- [DIRECTIONS]:
Please copy out the lines of the records below word for word, starting at the first line of the records and ending at the line that contains "Outline every building", with both of those lines included.

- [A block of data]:
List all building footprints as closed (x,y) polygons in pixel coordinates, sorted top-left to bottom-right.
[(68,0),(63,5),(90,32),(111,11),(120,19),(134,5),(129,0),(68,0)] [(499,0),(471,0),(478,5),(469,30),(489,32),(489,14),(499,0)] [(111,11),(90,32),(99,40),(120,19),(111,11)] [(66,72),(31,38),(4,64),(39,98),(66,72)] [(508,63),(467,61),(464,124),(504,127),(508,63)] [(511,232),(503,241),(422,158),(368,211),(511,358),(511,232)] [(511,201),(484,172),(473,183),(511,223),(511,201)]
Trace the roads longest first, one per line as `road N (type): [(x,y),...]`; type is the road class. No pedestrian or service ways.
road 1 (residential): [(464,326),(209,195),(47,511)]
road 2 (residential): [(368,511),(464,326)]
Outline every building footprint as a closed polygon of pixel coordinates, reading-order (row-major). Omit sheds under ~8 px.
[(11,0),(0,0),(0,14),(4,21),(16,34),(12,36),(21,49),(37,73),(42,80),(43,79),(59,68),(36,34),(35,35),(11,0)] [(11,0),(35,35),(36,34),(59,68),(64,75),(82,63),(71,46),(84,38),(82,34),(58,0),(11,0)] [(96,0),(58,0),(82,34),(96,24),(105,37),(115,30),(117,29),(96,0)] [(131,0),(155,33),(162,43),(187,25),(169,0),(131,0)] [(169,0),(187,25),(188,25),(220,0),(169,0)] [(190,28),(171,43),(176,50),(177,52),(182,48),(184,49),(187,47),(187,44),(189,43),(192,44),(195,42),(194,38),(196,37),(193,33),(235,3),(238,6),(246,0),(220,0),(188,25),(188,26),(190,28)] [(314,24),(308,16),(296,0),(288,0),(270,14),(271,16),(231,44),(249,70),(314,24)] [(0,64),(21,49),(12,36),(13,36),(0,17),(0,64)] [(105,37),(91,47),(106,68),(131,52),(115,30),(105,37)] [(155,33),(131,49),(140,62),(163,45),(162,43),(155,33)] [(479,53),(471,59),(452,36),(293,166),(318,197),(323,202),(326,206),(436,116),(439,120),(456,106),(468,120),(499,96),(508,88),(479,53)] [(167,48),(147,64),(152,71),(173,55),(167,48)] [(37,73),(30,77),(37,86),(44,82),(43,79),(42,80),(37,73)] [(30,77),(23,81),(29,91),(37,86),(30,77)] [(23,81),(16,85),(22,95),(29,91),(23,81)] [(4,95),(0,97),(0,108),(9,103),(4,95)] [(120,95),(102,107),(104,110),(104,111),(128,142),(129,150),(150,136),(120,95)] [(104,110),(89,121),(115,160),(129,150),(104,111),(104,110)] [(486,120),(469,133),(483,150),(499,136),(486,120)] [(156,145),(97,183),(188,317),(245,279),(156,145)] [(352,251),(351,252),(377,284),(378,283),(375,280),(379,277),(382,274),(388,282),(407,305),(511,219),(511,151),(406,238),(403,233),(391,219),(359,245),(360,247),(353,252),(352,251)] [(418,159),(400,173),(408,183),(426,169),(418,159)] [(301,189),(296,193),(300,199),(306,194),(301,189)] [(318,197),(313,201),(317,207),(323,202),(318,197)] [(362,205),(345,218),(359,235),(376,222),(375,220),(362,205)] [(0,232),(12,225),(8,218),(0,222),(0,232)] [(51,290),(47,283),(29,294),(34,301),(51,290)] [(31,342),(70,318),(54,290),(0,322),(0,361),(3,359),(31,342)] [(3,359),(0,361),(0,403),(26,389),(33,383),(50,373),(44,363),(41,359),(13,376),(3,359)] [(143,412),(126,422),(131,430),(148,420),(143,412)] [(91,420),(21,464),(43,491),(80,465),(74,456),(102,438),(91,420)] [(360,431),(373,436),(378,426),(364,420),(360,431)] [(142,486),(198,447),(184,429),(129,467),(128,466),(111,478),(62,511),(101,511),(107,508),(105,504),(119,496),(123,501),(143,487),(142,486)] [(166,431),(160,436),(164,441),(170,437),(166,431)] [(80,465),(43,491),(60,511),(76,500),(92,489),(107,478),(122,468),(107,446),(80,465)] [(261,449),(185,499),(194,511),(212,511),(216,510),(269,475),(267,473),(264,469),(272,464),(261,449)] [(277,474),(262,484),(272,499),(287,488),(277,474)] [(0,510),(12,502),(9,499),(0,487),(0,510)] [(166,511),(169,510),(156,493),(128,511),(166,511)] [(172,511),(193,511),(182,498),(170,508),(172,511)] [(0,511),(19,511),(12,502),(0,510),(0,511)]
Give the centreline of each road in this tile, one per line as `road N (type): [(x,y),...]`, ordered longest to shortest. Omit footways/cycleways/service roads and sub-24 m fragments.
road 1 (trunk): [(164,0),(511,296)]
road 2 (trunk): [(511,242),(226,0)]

- [RESULT OF THIS EXERCISE]:
List all building footprints as closed (x,y) polygons in pixel coordinates, sorted top-left to bottom-right.
[(68,0),(63,5),(90,32),(111,11),(120,19),(134,5),(129,0),(68,0)] [(499,0),(471,0),(478,5),(469,30),(489,32),(489,14),(499,0)] [(111,11),(90,32),(99,40),(120,19),(111,11)] [(66,72),(31,38),(4,64),(39,98),(66,72)] [(508,63),(467,61),(464,124),(504,127),(508,63)] [(511,232),(503,241),(422,158),(368,211),(511,358),(511,232)] [(511,201),(484,172),(473,183),(511,223),(511,201)]
Trace the roads longest first, one per line as `road N (type): [(x,y),...]`; type is the road class. No pedestrian or service ways.
road 1 (residential): [(464,326),(209,195),(47,511)]
road 2 (residential): [(368,511),(464,326)]
Outline every building footprint as a closed polygon of pixel coordinates, reading-order (row-major). Omit sheds under ~8 px.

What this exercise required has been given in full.